* WHAT THE TASK ASKS: Filter the listing below, keeping every line that holds "from".

* DATASET EXTRACT:
+ + + + + + +

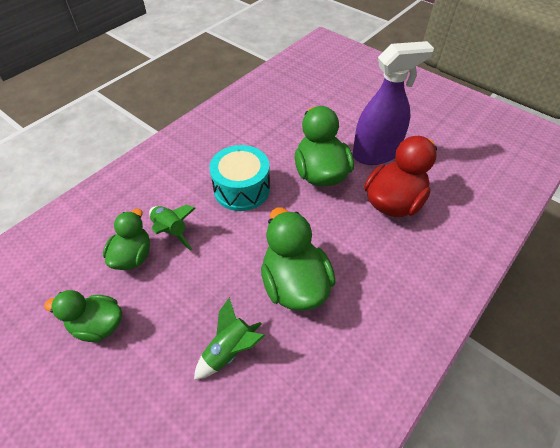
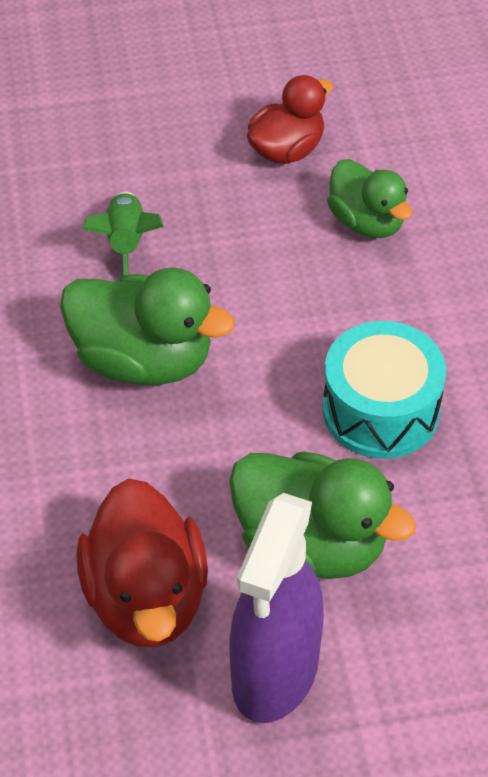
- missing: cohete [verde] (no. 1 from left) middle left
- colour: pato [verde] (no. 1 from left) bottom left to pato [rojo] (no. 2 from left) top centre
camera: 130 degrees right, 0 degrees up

+ + + + + + +

* ANSWER SPACE:
- missing: cohete [verde] (no. 1 from left) middle left
- colour: pato [verde] (no. 1 from left) bottom left to pato [rojo] (no. 2 from left) top centre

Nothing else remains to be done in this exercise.